* TASK ITEM *
Print every line below that comes at or after the line containing "(350, 260) = (408, 363): green", exactly as written.

***** COLLECTED MATERIAL *****

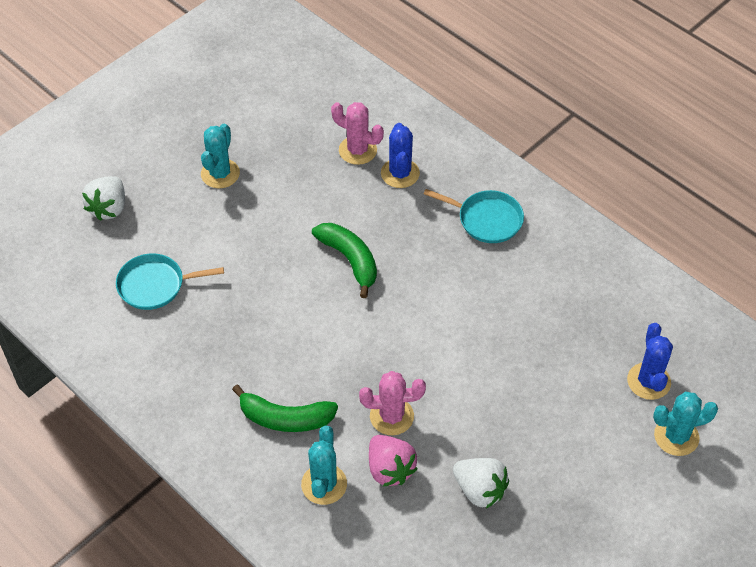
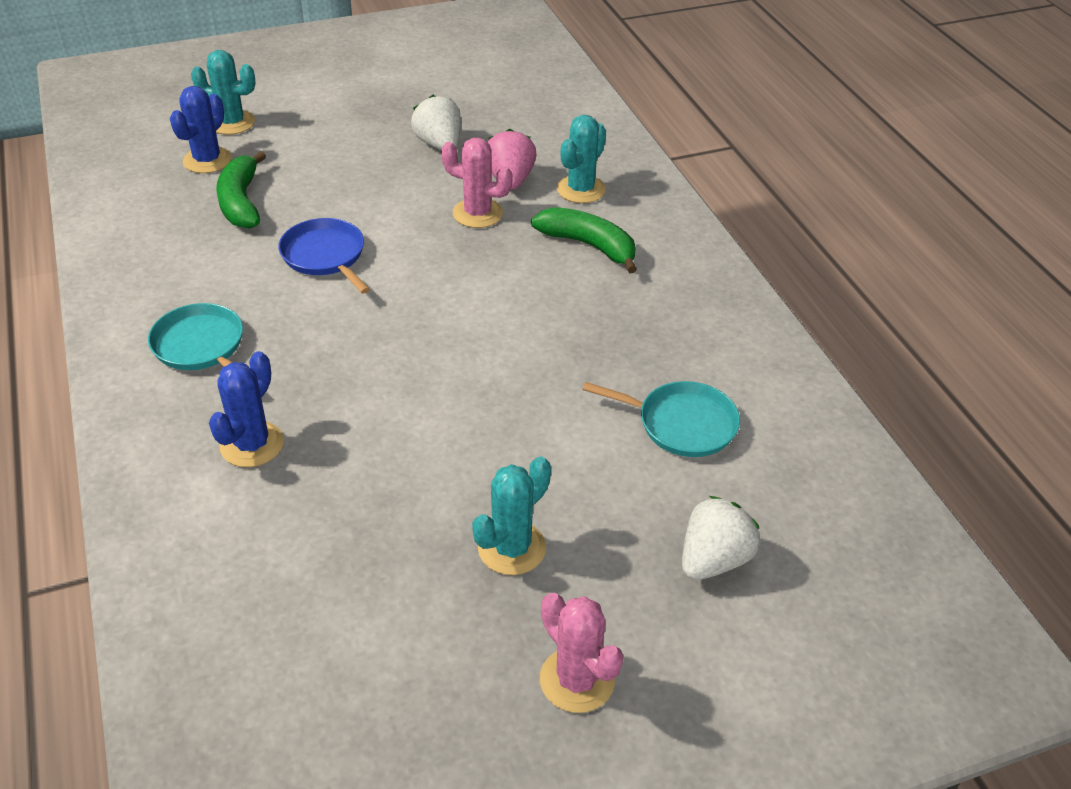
camera: 155 degrees left, 10 degrees down
(350, 260) = (408, 363): green banana -> green banana (241, 202)
(357, 150) = (280, 502): pink cactus -> pink cactus (577, 680)
(472, 323) = (325, 256): none -> blue pan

*****

* WRITTEN ANSWER *
(350, 260) = (408, 363): green banana -> green banana (241, 202)
(357, 150) = (280, 502): pink cactus -> pink cactus (577, 680)
(472, 323) = (325, 256): none -> blue pan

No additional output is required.